▸ **GIVEN PROBLEM**
Find every line in the material below that contains the word "major" and copy each one in full. Matching is case-sensitive.
··· GIVEN DATA
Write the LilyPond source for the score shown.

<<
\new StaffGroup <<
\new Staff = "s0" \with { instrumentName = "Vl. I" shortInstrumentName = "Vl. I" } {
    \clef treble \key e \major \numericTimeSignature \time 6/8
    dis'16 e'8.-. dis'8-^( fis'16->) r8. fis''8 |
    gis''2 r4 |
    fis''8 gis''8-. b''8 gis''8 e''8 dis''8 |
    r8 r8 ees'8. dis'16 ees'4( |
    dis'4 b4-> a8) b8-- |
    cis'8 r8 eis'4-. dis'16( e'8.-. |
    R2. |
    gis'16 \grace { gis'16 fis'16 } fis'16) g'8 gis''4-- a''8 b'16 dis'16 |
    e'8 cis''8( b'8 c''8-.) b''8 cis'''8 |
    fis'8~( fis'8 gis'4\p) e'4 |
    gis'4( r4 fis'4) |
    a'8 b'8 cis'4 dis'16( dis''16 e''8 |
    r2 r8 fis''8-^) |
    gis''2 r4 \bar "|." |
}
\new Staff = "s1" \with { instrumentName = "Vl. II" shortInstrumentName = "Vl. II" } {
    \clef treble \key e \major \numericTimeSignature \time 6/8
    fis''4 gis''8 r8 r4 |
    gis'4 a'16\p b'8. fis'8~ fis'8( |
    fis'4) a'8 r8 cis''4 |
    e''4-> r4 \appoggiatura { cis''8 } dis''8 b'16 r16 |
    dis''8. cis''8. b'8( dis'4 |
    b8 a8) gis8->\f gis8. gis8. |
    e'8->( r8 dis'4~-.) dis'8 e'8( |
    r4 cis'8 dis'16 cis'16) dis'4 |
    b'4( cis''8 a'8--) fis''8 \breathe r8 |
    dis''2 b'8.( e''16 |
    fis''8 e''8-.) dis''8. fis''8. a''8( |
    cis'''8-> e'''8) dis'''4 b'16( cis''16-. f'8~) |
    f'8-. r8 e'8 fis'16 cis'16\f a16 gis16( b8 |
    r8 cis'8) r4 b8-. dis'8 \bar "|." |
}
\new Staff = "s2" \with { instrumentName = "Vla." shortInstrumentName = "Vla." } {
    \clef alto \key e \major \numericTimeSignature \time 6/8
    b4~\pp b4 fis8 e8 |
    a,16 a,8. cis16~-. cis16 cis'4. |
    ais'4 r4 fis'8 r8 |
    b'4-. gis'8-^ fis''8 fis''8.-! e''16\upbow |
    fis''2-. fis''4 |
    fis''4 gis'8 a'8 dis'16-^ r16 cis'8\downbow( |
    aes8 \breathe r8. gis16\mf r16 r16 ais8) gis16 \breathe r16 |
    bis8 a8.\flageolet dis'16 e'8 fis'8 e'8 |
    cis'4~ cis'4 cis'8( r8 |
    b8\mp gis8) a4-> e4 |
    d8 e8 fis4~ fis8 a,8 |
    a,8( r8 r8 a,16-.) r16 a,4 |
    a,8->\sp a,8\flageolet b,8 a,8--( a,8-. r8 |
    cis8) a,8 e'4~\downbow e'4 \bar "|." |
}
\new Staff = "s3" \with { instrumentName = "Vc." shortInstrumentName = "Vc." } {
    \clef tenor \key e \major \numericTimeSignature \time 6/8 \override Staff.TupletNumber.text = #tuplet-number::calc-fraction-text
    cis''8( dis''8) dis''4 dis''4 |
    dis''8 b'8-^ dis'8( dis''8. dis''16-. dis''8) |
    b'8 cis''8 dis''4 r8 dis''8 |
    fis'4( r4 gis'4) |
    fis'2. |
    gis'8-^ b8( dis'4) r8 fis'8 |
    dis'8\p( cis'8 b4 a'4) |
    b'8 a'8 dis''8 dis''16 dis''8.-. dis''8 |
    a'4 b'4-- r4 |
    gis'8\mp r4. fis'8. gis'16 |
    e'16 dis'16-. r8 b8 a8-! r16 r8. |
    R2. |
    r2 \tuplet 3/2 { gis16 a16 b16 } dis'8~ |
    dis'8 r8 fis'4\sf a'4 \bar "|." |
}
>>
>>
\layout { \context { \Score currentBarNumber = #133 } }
······
··· GIVEN DATA
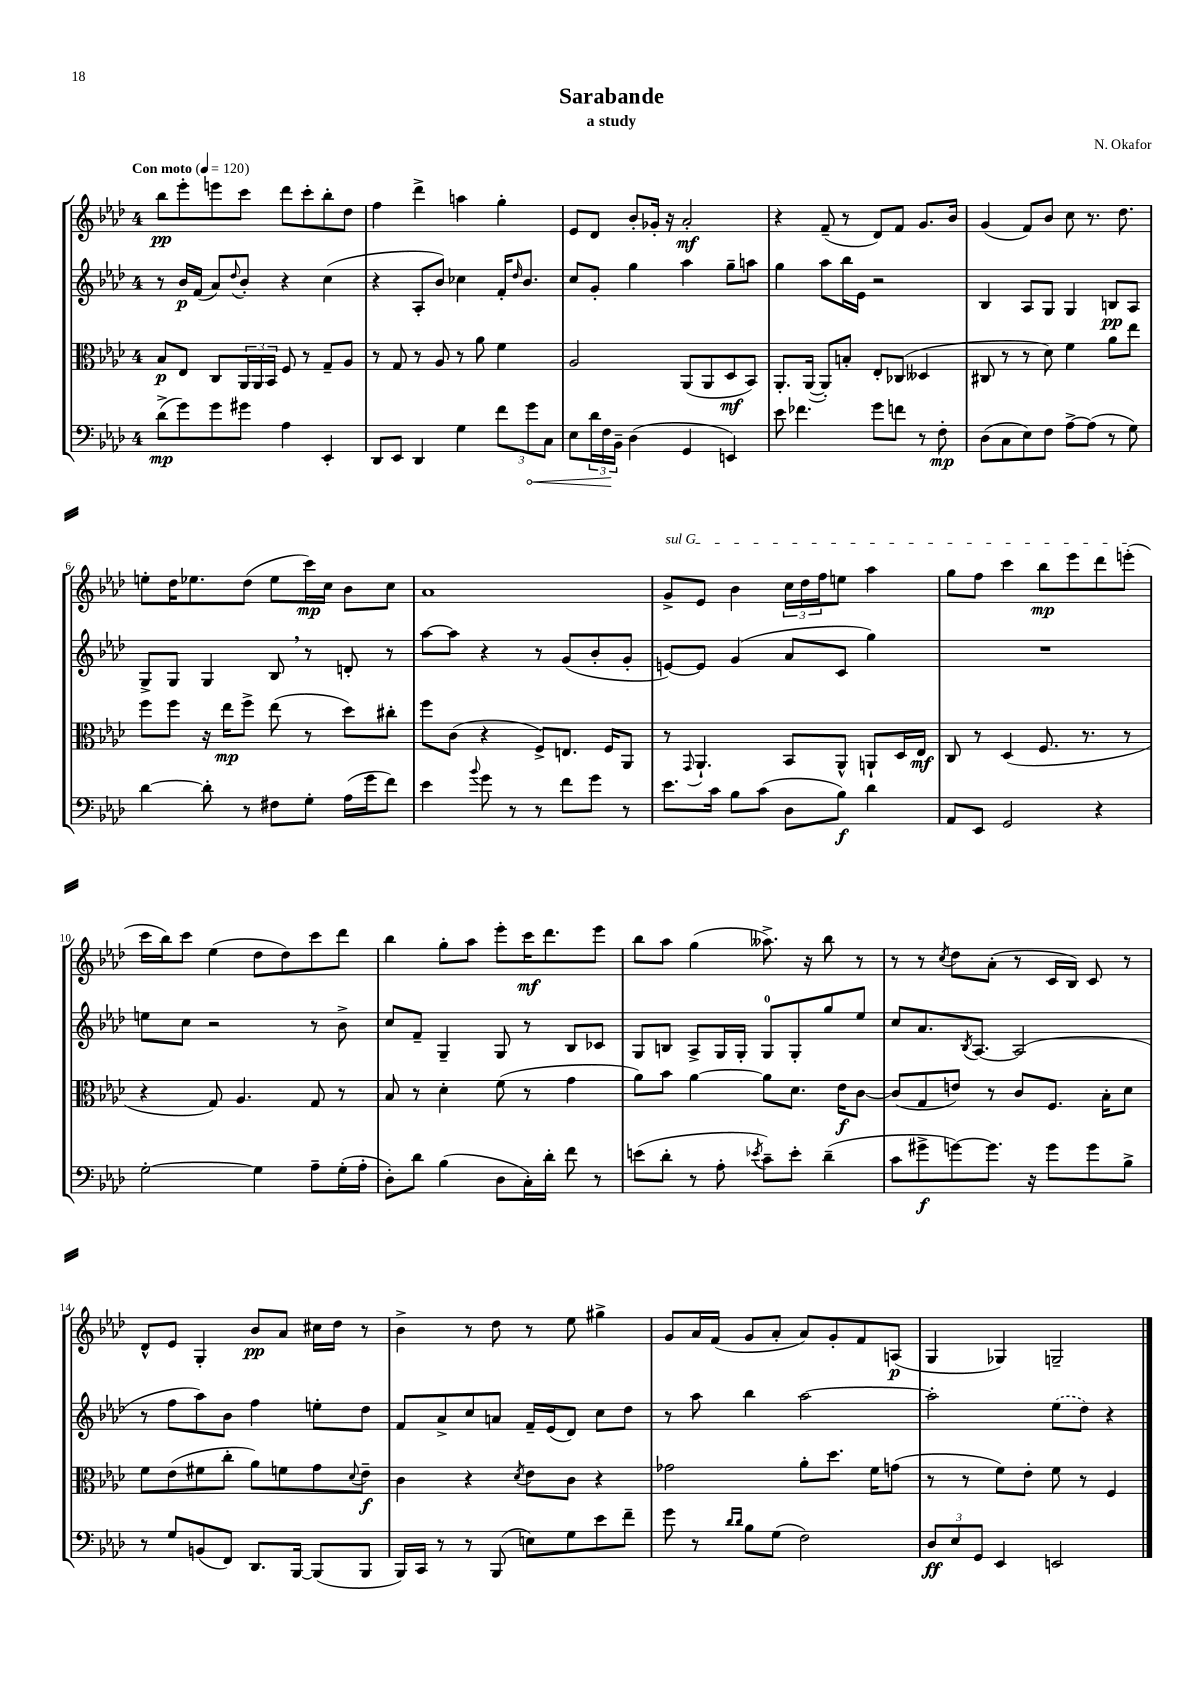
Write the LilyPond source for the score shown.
······
▸ **ANSWER TO THE EXERCISE**
    \clef treble \key e \major \numericTimeSignature \time 6/8
    \clef treble \key e \major \numericTimeSignature \time 6/8
    \clef alto \key e \major \numericTimeSignature \time 6/8
    \clef tenor \key e \major \numericTimeSignature \time 6/8 \override Staff.TupletNumber.text = #tuplet-number::calc-fraction-text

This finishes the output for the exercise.